Task to complete -
Starting with the line that contains "(205, 435) = (100, 337): white", copy every remaining line of the data below exactly, the last one included.

Data shown -
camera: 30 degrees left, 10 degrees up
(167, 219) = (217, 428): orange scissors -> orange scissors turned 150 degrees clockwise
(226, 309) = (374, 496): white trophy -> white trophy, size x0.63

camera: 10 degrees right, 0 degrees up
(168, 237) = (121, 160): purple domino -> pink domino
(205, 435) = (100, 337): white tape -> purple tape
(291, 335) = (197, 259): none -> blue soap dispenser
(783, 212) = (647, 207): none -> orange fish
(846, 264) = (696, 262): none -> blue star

Answer section -
(205, 435) = (100, 337): white tape -> purple tape
(291, 335) = (197, 259): none -> blue soap dispenser
(783, 212) = (647, 207): none -> orange fish
(846, 264) = (696, 262): none -> blue star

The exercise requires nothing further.